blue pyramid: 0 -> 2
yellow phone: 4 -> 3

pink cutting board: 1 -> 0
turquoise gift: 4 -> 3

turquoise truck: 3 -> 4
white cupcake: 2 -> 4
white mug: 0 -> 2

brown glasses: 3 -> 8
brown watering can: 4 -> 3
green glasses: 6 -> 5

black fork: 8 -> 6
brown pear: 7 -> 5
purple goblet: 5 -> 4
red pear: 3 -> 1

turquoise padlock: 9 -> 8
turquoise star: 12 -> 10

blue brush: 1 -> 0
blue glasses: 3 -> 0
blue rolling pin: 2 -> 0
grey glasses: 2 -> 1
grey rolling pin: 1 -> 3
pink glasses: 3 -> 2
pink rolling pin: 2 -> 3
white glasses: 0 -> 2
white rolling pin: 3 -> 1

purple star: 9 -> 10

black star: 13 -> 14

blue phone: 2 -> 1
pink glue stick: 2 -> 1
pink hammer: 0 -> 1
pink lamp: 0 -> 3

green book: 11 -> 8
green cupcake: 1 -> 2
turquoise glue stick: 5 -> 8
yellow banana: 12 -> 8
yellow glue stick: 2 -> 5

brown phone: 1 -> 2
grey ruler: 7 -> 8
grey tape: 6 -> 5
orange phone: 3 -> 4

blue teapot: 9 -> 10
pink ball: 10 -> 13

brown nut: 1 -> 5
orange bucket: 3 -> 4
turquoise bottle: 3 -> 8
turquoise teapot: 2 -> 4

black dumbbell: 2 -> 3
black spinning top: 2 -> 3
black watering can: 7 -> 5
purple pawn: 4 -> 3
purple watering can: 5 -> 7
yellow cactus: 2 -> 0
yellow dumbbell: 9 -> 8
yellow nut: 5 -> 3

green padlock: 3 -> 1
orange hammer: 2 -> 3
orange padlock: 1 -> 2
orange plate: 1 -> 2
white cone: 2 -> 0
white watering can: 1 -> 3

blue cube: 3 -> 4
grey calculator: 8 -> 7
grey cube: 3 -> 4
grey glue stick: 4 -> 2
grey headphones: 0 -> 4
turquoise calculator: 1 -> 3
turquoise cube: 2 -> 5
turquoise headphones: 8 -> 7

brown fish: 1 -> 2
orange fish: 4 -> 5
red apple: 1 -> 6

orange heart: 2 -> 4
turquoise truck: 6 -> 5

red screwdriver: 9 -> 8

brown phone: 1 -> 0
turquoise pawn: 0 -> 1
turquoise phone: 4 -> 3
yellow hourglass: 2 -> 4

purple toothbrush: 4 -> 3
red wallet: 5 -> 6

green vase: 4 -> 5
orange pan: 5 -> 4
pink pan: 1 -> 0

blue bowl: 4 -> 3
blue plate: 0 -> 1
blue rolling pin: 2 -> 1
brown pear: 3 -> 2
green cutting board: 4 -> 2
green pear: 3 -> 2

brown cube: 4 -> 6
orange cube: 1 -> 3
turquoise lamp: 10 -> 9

* * * * *

Search the data for the word "glue" and report how many lines include it, with the number alone.

▶ RESPONSE FOR THIS EXERCISE
4